■ ASSIGNMENT: Whenever a line carries the word "cube", pull it out of the entries.

++++ RECORDS TO PROCESS

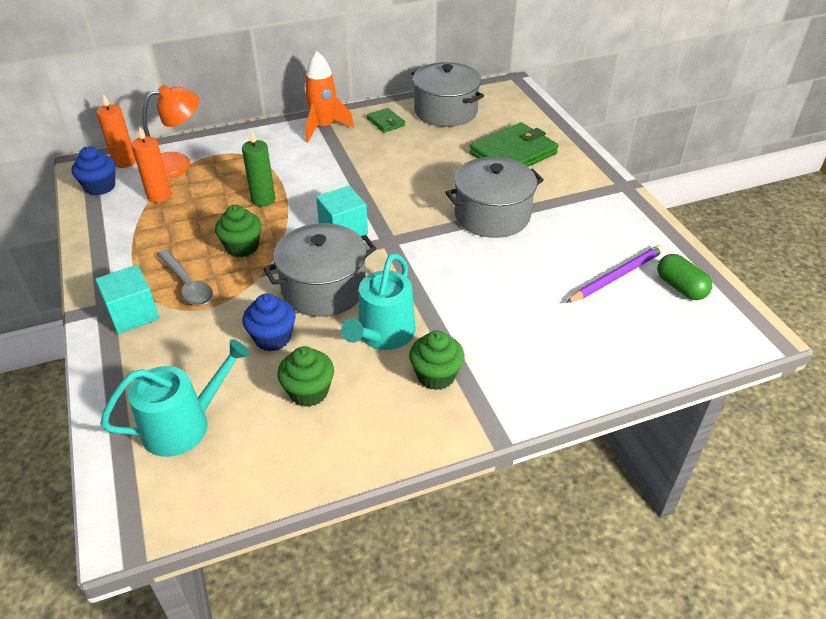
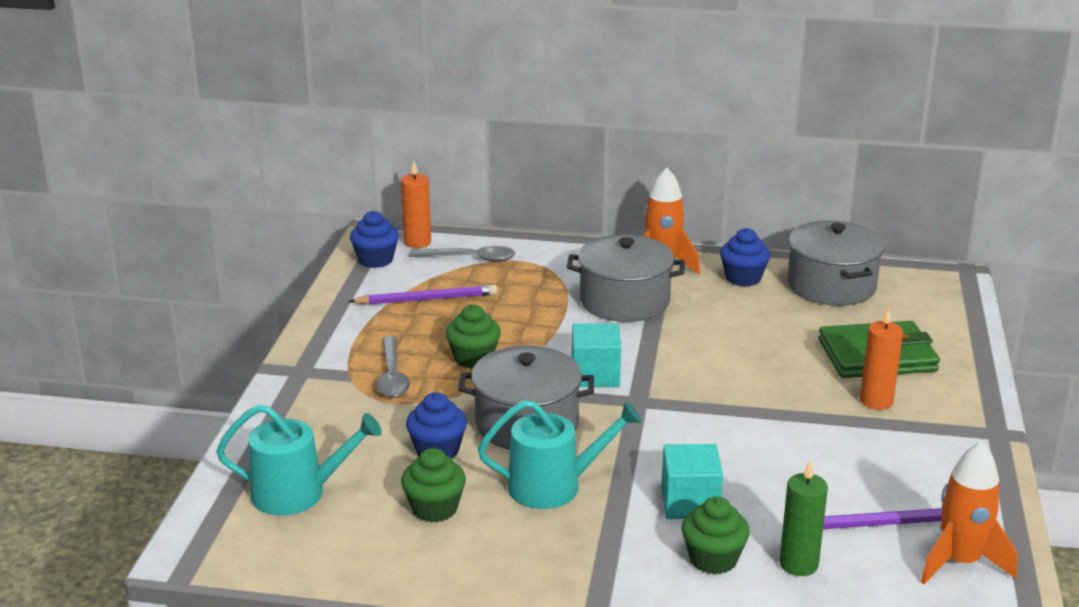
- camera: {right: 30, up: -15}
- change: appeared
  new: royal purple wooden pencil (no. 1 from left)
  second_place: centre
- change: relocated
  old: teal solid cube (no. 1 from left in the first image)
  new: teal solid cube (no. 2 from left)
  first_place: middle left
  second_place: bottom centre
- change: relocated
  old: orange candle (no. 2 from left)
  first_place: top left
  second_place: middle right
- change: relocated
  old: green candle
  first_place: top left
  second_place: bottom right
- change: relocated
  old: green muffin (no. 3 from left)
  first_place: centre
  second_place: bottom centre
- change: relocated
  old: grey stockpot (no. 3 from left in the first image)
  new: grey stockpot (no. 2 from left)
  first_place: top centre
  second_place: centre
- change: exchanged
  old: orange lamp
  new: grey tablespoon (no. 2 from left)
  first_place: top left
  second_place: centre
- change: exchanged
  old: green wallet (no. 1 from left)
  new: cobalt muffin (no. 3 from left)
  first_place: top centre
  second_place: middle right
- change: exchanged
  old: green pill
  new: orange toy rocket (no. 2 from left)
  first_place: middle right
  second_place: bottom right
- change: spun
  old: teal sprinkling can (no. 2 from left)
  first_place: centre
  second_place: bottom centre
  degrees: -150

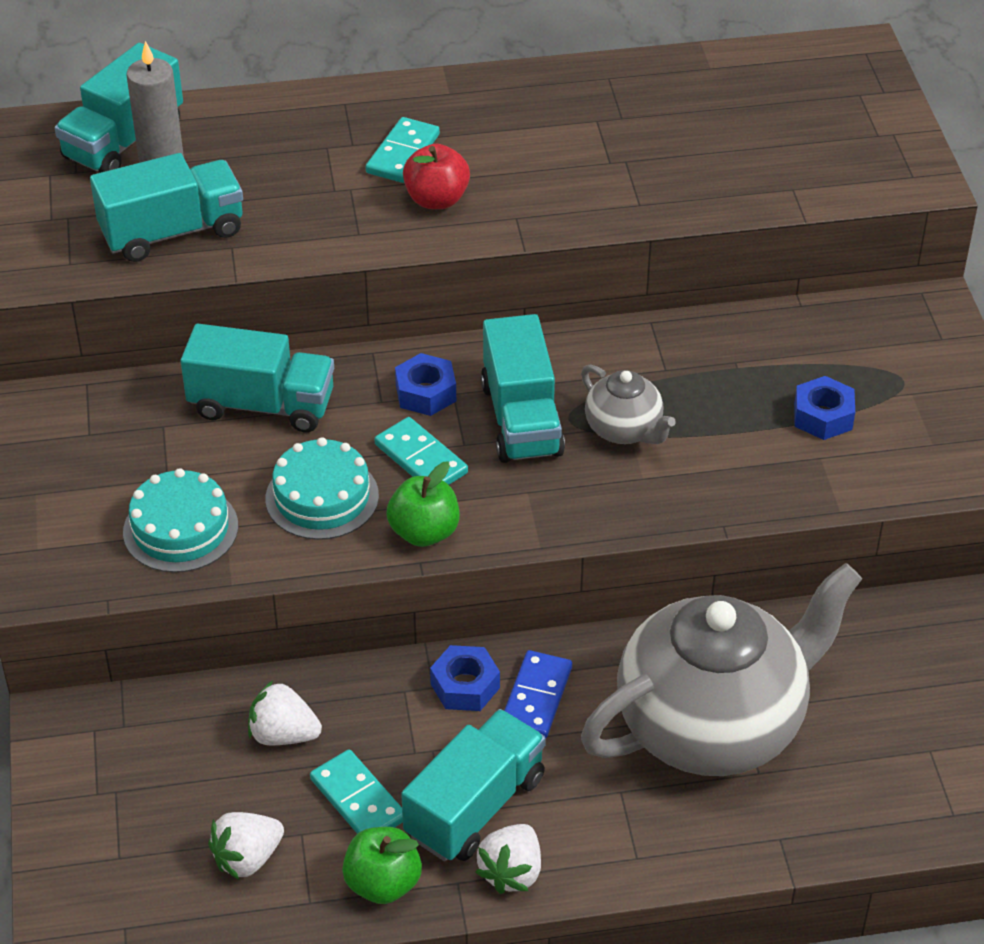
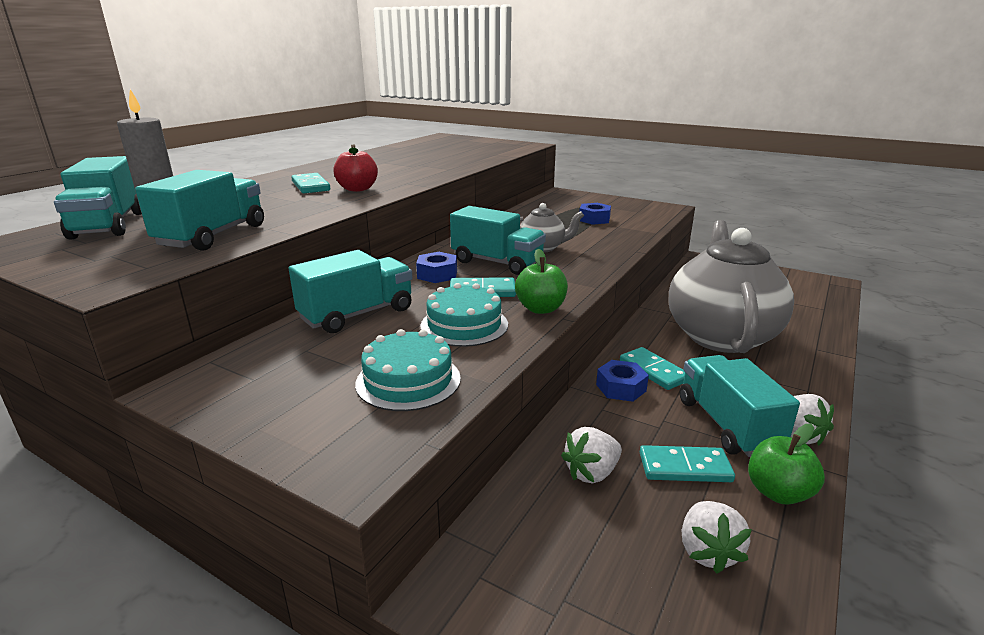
- camera: {right: -50, up: -20}
- change: colour
  old: cobalt domino tile
  new: teal domino tile (no. 3 from left)
  first_place: bottom centre
  second_place: centre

++++++++

■ ANSWER FOR THE TASK:
  old: teal solid cube (no. 1 from left in the first image)
  new: teal solid cube (no. 2 from left)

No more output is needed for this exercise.